= What is required =
Report back every line from the entries below in which the word "plus" occurs.

= Dataset entries =
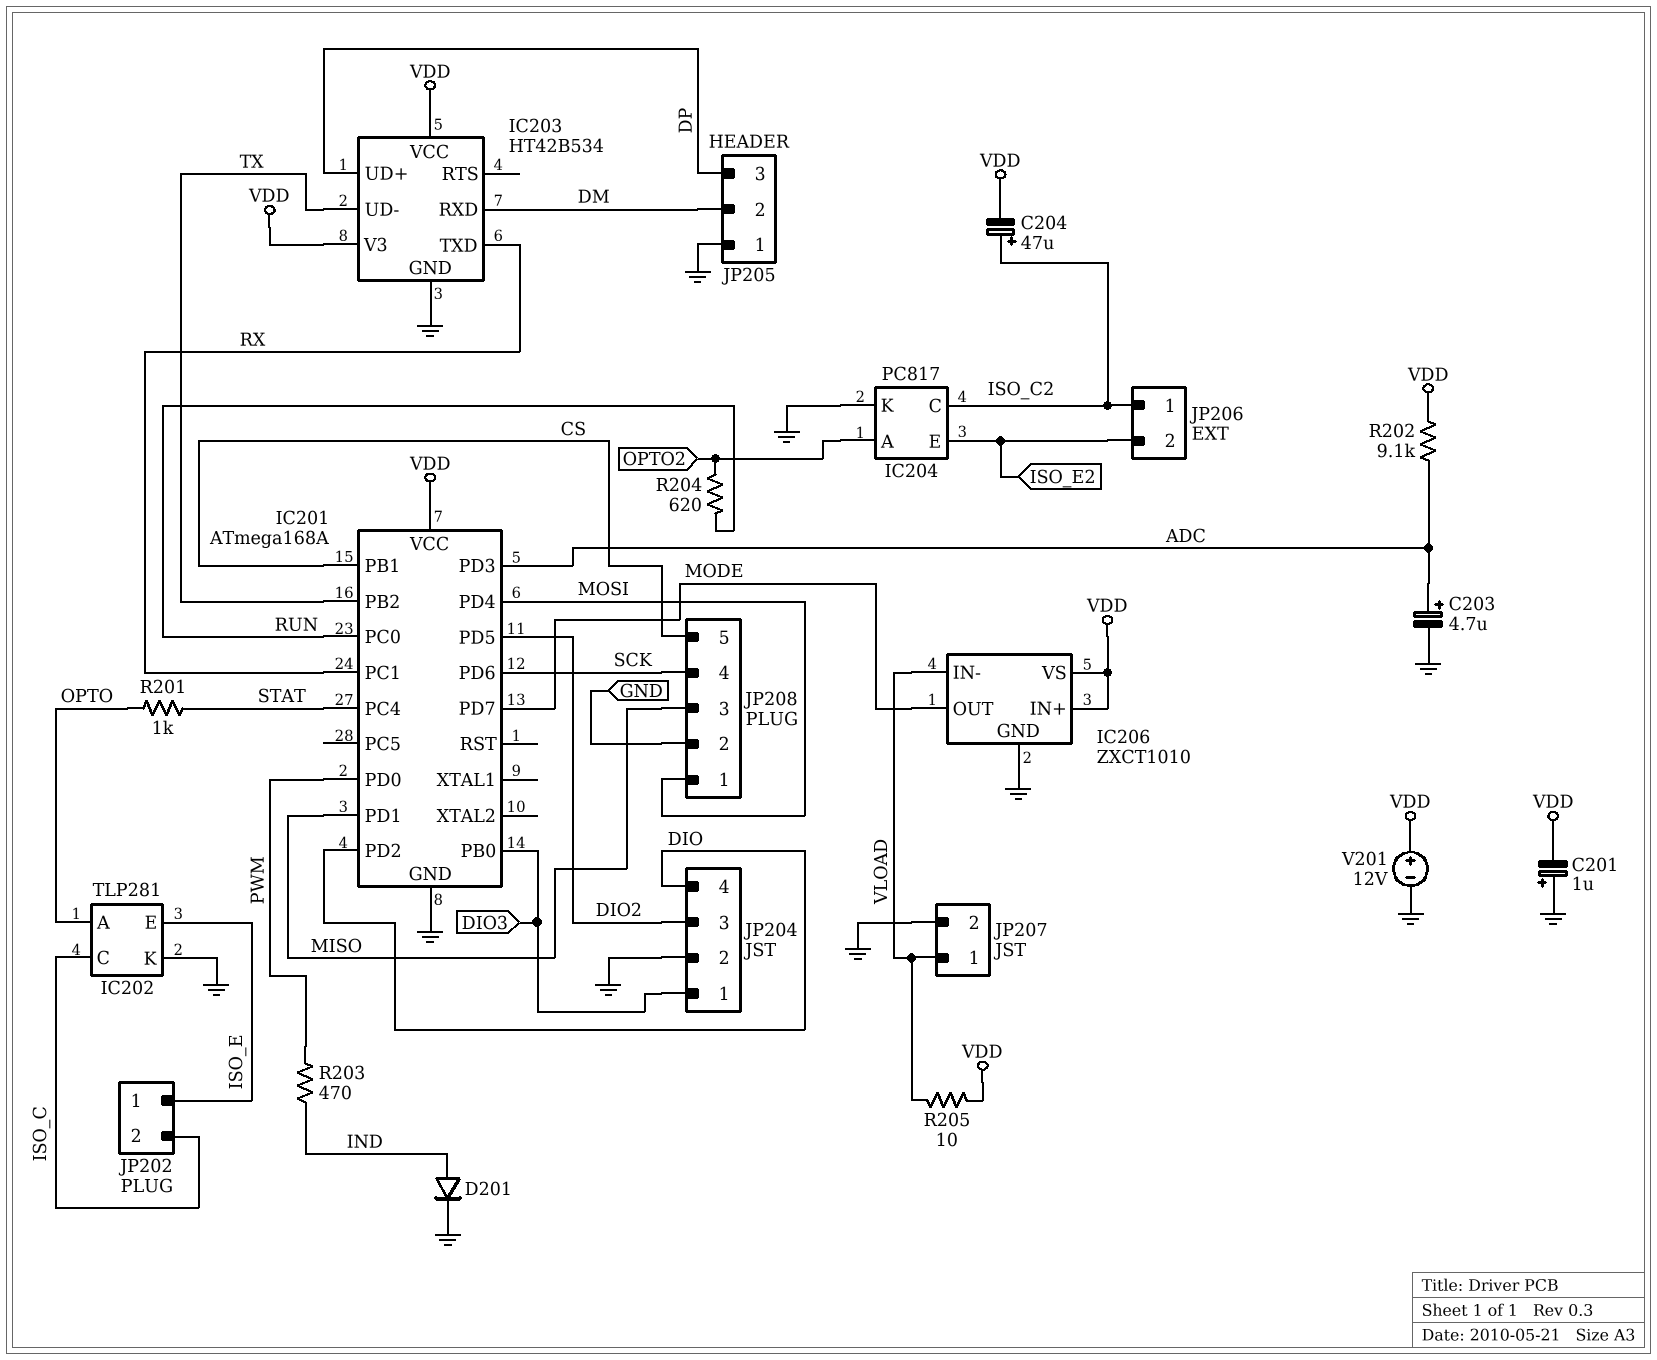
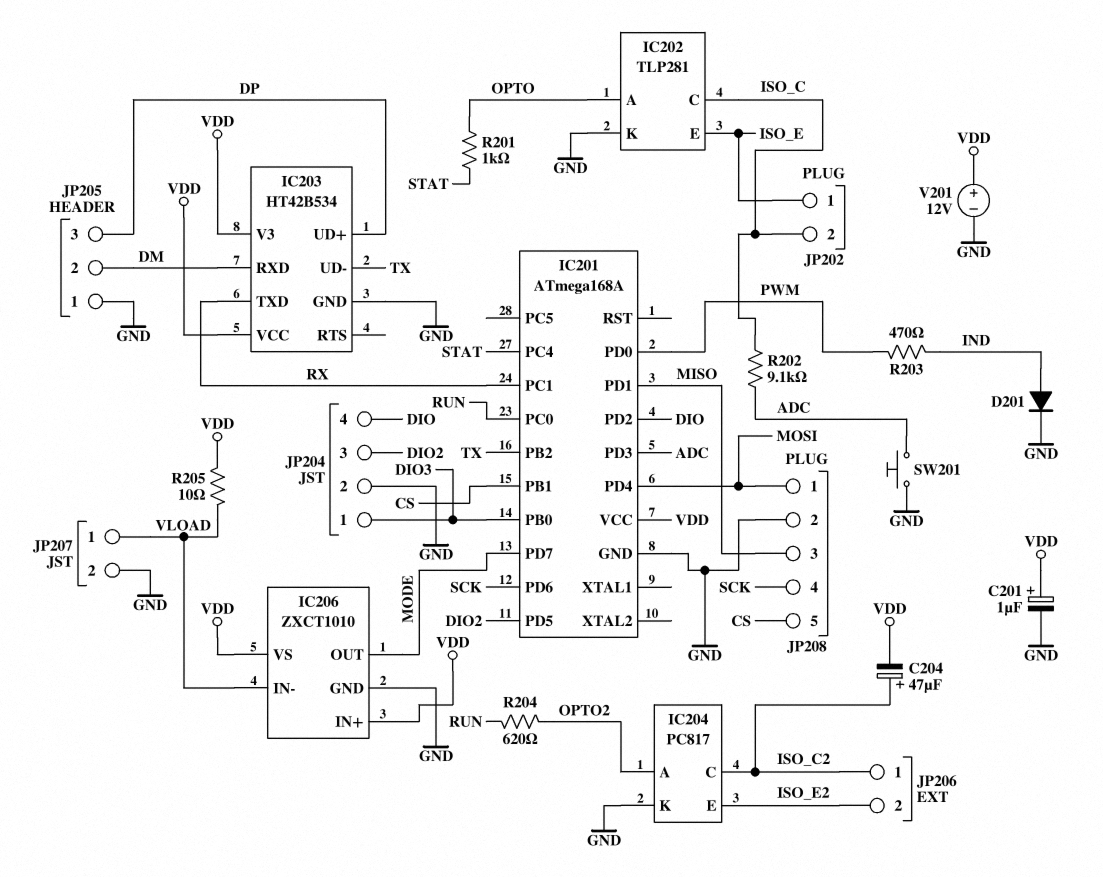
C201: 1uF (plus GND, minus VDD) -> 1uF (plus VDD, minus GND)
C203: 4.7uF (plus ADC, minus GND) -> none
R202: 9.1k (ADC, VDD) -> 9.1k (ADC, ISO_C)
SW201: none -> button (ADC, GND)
==
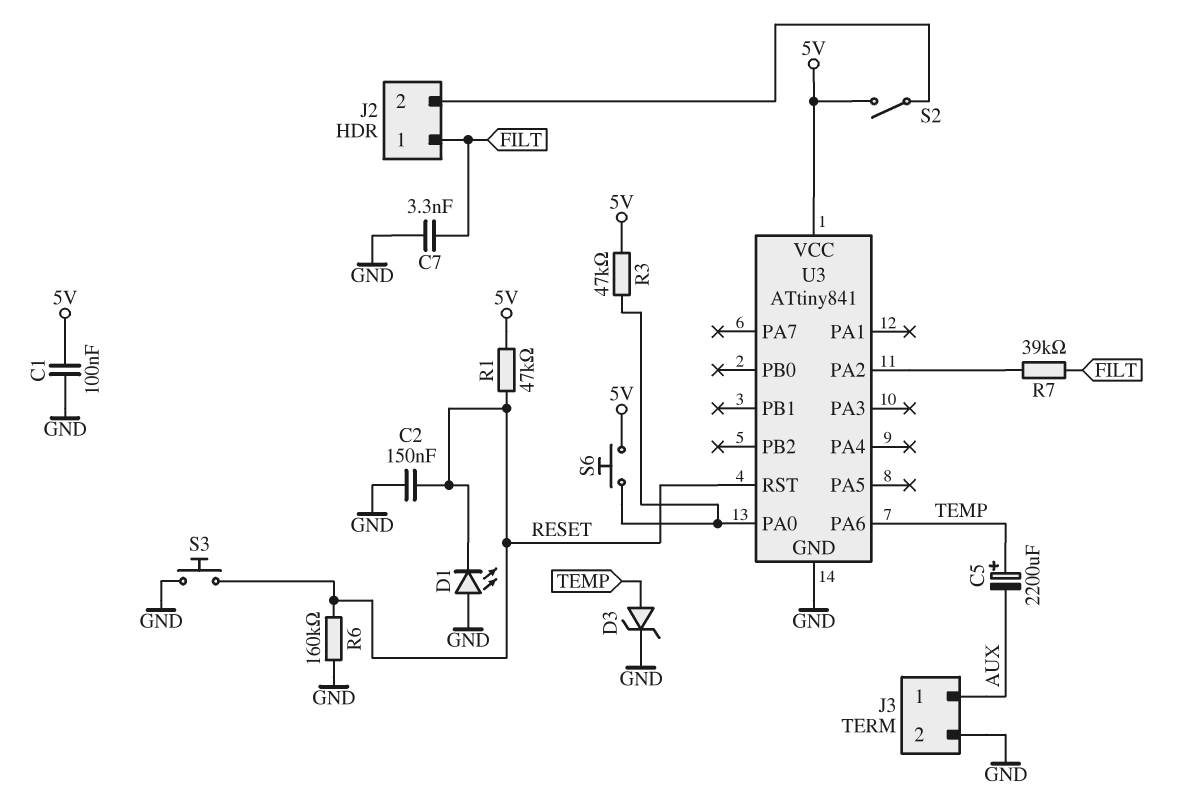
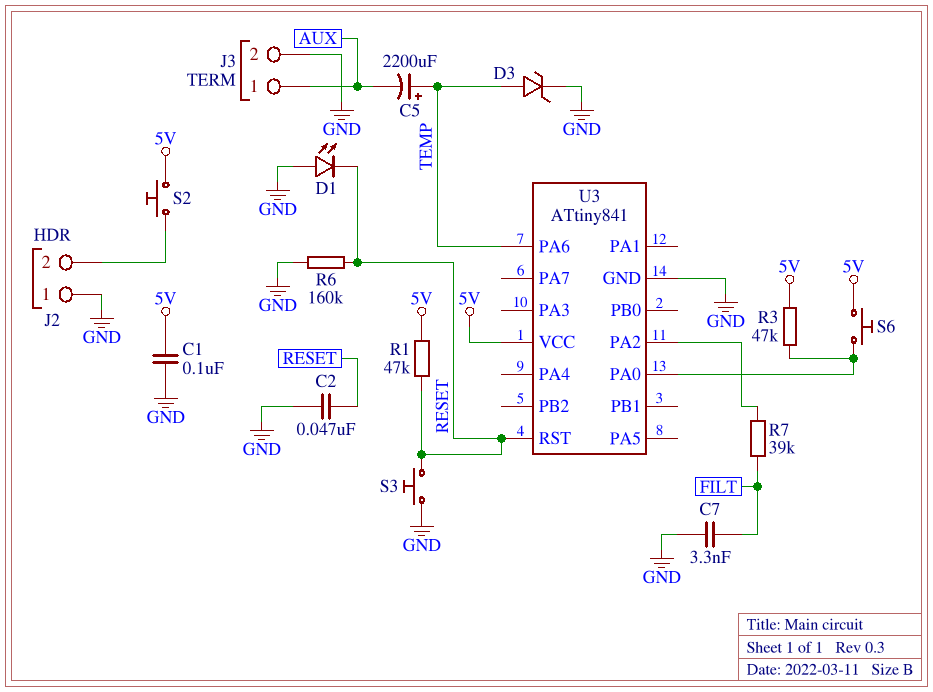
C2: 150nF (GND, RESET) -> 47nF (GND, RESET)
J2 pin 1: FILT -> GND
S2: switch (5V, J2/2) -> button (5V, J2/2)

= Reply to the exercise =
C201: 1uF (plus GND, minus VDD) -> 1uF (plus VDD, minus GND)
C203: 4.7uF (plus ADC, minus GND) -> none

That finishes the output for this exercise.